**YOUR OBJECTIVE**:
Take the line with "(557, 136) = (510, 390): orange" and every line after it in the data. Transcribe them exactly, through the last.

**THE DATA**:
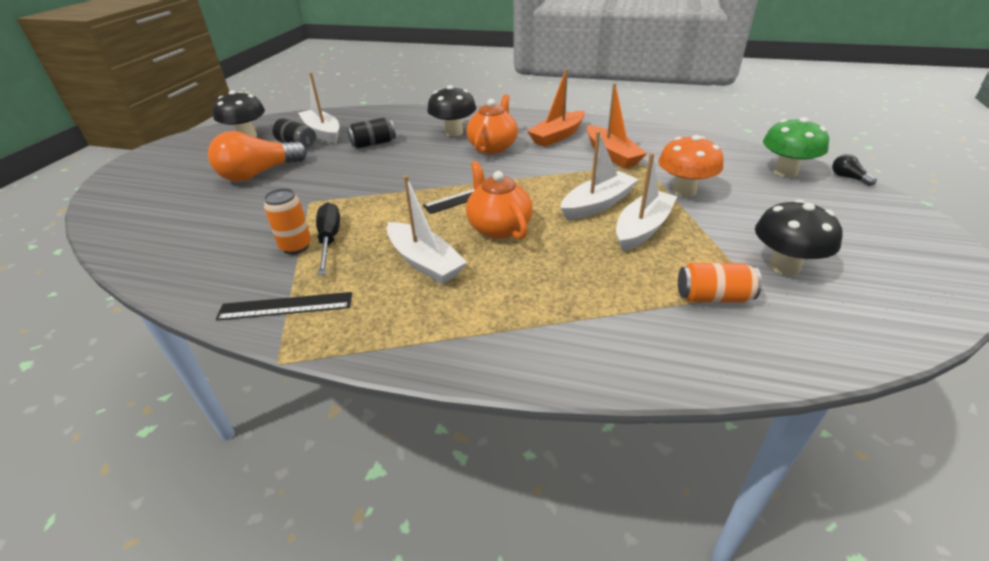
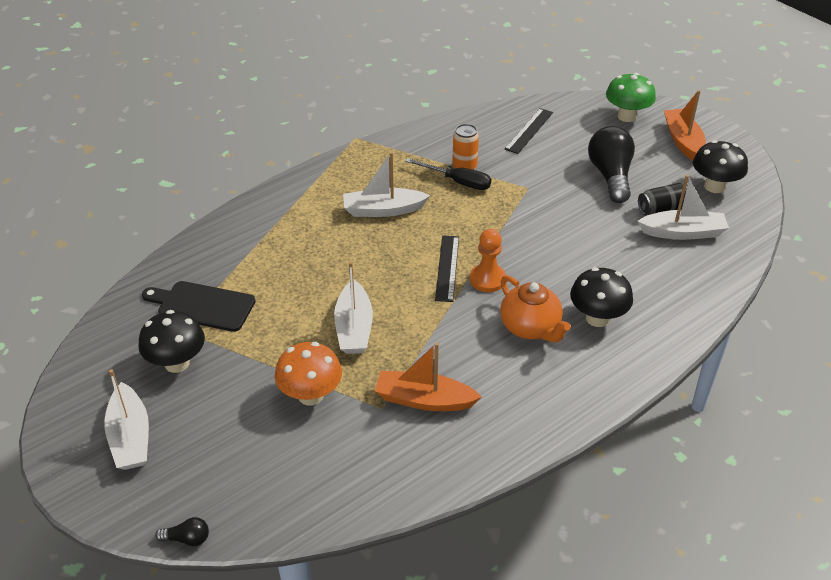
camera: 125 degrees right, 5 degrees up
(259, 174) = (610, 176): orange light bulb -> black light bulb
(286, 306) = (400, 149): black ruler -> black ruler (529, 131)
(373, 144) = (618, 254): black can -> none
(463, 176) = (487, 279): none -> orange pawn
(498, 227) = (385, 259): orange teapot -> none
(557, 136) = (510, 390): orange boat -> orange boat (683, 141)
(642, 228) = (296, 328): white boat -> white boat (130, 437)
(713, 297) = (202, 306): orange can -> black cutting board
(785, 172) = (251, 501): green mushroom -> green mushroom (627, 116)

**SOLUTION TO THE PROBLEM**:
(557, 136) = (510, 390): orange boat -> orange boat (683, 141)
(642, 228) = (296, 328): white boat -> white boat (130, 437)
(713, 297) = (202, 306): orange can -> black cutting board
(785, 172) = (251, 501): green mushroom -> green mushroom (627, 116)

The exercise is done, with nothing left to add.